▶ _About this task_:
Each line below must be reproduced exactly, though the pictures are to be dropped.

** Task data follows **

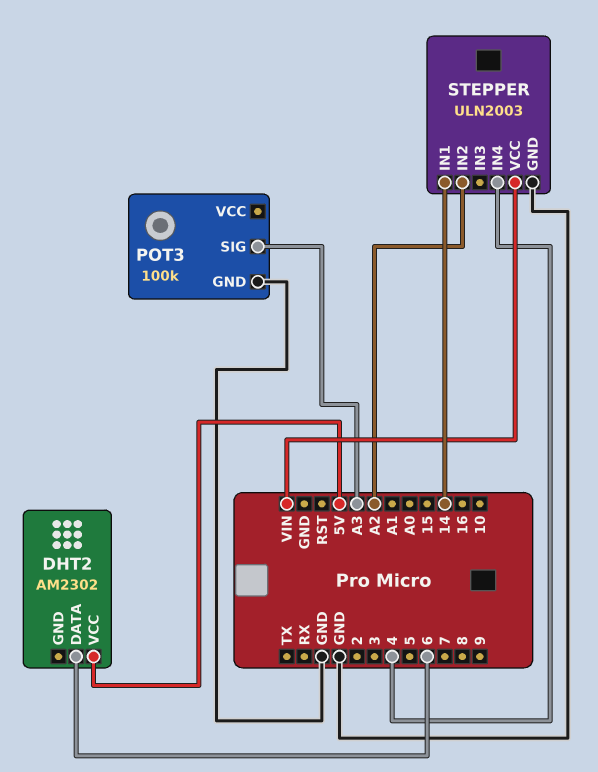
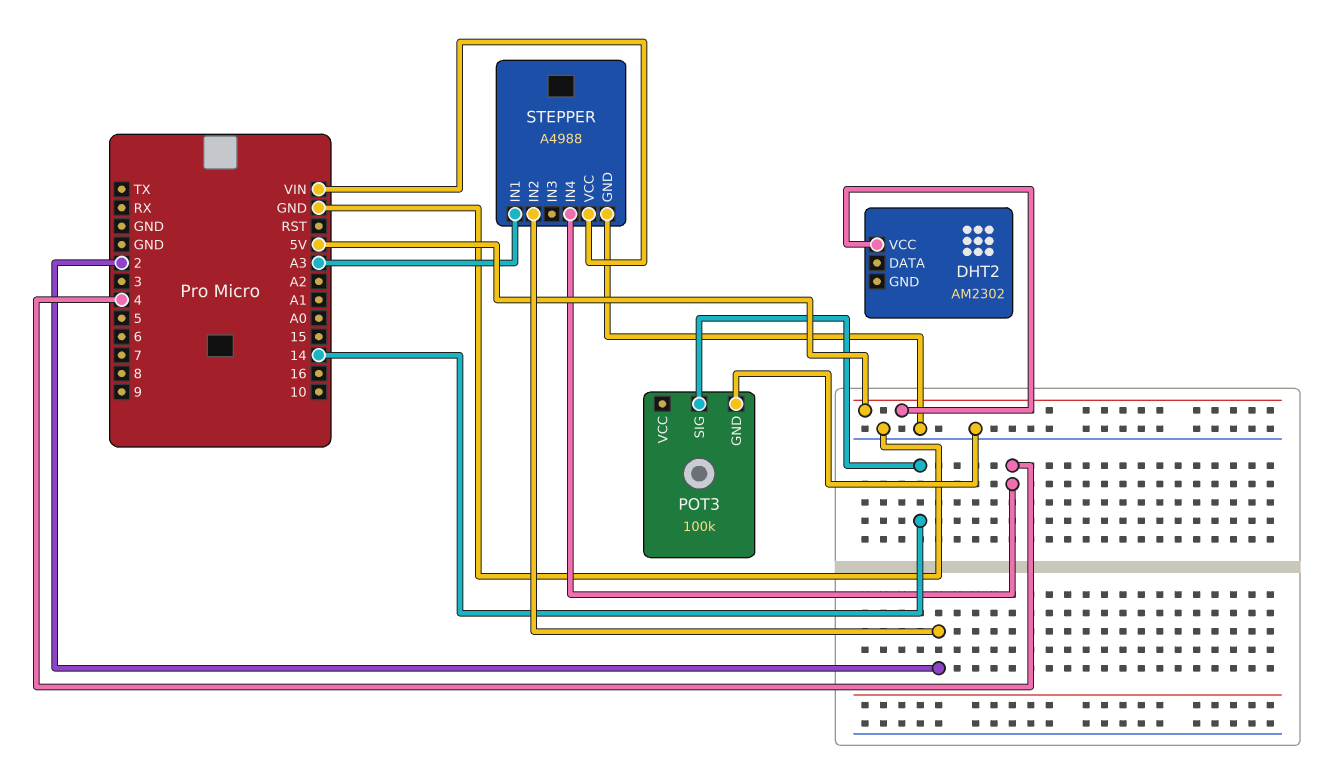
DHT2 pin DATA: 6 -> none
POT3 pin SIG: A3 -> 14
STEPPER: ULN2003 -> A4988
STEPPER pin IN1: 14 -> A3
STEPPER pin IN2: A2 -> 2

** End of Task data **

▶ _Result of the exercise_:
DHT2 pin DATA: 6 -> none
POT3 pin SIG: A3 -> 14
STEPPER: ULN2003 -> A4988
STEPPER pin IN1: 14 -> A3
STEPPER pin IN2: A2 -> 2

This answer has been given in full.